Establish the number of lines below that contain the string "none". State that number alone.

#### Raw data:
====================

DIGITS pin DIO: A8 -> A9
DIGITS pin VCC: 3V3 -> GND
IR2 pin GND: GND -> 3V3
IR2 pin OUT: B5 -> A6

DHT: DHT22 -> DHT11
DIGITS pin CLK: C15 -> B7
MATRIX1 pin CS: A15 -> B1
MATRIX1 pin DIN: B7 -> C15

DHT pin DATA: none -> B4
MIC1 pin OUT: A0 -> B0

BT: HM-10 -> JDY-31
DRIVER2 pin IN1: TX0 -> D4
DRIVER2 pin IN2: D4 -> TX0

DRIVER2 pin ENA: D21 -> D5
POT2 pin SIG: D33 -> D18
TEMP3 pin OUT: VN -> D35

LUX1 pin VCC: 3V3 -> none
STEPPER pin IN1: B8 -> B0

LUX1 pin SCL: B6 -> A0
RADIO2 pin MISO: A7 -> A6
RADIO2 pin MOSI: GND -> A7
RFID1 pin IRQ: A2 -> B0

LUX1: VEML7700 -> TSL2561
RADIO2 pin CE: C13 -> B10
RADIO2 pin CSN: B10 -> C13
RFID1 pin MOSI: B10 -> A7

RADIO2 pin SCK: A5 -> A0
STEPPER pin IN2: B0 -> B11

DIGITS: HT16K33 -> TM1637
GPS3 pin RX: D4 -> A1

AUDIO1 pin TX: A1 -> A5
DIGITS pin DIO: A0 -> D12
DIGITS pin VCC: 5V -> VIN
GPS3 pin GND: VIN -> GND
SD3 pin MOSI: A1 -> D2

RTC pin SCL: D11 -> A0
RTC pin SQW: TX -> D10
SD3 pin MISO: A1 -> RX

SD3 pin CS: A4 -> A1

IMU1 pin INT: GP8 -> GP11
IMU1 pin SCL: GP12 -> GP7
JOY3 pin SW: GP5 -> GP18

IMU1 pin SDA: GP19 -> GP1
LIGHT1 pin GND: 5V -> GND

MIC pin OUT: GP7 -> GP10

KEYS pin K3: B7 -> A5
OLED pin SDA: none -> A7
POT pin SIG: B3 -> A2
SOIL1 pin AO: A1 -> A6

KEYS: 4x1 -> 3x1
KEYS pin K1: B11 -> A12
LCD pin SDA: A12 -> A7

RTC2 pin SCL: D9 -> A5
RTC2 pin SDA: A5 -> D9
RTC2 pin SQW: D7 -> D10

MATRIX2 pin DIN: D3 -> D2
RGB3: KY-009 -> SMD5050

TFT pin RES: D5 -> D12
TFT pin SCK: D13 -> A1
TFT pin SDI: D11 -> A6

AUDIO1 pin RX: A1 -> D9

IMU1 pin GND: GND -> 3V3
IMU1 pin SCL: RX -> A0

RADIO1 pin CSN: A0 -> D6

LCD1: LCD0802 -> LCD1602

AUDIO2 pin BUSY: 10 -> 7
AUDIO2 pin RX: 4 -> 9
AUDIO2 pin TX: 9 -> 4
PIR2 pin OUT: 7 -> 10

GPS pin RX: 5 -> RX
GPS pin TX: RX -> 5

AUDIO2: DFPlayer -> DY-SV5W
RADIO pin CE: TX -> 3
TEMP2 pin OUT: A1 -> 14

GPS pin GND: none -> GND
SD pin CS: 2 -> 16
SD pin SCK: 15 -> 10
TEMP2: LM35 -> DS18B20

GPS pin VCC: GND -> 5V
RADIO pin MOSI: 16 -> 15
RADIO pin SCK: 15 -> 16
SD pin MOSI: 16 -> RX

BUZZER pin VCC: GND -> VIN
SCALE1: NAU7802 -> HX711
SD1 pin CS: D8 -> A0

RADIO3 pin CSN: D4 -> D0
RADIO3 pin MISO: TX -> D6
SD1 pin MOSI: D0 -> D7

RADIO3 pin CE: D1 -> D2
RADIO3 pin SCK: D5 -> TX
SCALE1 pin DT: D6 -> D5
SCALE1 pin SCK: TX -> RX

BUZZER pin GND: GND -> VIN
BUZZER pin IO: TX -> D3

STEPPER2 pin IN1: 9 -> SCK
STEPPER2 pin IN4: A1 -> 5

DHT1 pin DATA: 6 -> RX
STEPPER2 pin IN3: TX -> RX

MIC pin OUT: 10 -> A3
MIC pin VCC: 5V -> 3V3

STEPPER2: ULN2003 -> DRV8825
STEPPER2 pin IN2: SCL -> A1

====================

#### Reply to the task:
4